EXERCISE INPUT:
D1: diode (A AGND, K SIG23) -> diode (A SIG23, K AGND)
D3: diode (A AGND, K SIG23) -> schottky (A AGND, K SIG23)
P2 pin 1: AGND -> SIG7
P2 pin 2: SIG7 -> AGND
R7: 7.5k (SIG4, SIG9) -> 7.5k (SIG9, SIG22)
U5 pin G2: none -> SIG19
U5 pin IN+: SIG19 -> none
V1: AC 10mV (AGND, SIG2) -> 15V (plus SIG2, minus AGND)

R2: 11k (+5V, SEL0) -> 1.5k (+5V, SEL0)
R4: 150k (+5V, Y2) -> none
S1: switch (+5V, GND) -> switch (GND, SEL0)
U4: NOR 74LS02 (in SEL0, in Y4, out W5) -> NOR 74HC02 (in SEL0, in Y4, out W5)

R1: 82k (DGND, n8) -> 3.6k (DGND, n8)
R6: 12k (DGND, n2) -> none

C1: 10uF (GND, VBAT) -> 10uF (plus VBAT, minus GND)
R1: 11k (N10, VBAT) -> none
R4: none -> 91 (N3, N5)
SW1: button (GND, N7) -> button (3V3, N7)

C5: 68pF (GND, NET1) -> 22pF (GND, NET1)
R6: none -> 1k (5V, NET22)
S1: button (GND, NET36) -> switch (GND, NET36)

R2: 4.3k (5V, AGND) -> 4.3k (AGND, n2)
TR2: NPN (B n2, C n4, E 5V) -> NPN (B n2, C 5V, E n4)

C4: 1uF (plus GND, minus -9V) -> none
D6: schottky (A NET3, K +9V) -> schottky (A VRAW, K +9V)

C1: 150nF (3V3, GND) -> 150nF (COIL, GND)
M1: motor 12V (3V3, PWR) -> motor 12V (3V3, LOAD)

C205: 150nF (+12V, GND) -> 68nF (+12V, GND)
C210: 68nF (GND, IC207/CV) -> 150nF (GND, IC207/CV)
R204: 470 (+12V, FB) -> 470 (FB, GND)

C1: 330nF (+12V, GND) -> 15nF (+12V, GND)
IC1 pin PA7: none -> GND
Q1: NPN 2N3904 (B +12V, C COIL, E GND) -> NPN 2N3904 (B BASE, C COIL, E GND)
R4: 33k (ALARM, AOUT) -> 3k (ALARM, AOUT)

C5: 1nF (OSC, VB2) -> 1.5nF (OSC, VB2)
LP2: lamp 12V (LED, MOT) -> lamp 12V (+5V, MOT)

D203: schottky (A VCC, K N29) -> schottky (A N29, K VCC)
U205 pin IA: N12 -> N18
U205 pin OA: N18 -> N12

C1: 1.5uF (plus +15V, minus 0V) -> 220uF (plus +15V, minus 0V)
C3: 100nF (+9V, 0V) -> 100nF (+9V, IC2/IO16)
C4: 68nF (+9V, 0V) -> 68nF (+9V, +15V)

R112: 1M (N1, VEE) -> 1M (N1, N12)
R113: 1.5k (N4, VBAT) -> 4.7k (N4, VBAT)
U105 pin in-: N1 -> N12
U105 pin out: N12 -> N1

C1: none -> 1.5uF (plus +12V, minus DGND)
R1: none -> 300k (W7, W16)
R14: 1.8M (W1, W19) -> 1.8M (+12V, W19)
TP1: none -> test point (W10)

TASK INSTRUCTIONS:
The reply should consist only of the line containing "C1: 10uF (GND, VBAT)" and all lines after it in the listing above, reproduced exactly.

ANSWER SECTION:
C1: 10uF (GND, VBAT) -> 10uF (plus VBAT, minus GND)
R1: 11k (N10, VBAT) -> none
R4: none -> 91 (N3, N5)
SW1: button (GND, N7) -> button (3V3, N7)

C5: 68pF (GND, NET1) -> 22pF (GND, NET1)
R6: none -> 1k (5V, NET22)
S1: button (GND, NET36) -> switch (GND, NET36)

R2: 4.3k (5V, AGND) -> 4.3k (AGND, n2)
TR2: NPN (B n2, C n4, E 5V) -> NPN (B n2, C 5V, E n4)

C4: 1uF (plus GND, minus -9V) -> none
D6: schottky (A NET3, K +9V) -> schottky (A VRAW, K +9V)

C1: 150nF (3V3, GND) -> 150nF (COIL, GND)
M1: motor 12V (3V3, PWR) -> motor 12V (3V3, LOAD)

C205: 150nF (+12V, GND) -> 68nF (+12V, GND)
C210: 68nF (GND, IC207/CV) -> 150nF (GND, IC207/CV)
R204: 470 (+12V, FB) -> 470 (FB, GND)

C1: 330nF (+12V, GND) -> 15nF (+12V, GND)
IC1 pin PA7: none -> GND
Q1: NPN 2N3904 (B +12V, C COIL, E GND) -> NPN 2N3904 (B BASE, C COIL, E GND)
R4: 33k (ALARM, AOUT) -> 3k (ALARM, AOUT)

C5: 1nF (OSC, VB2) -> 1.5nF (OSC, VB2)
LP2: lamp 12V (LED, MOT) -> lamp 12V (+5V, MOT)

D203: schottky (A VCC, K N29) -> schottky (A N29, K VCC)
U205 pin IA: N12 -> N18
U205 pin OA: N18 -> N12

C1: 1.5uF (plus +15V, minus 0V) -> 220uF (plus +15V, minus 0V)
C3: 100nF (+9V, 0V) -> 100nF (+9V, IC2/IO16)
C4: 68nF (+9V, 0V) -> 68nF (+9V, +15V)

R112: 1M (N1, VEE) -> 1M (N1, N12)
R113: 1.5k (N4, VBAT) -> 4.7k (N4, VBAT)
U105 pin in-: N1 -> N12
U105 pin out: N12 -> N1

C1: none -> 1.5uF (plus +12V, minus DGND)
R1: none -> 300k (W7, W16)
R14: 1.8M (W1, W19) -> 1.8M (+12V, W19)
TP1: none -> test point (W10)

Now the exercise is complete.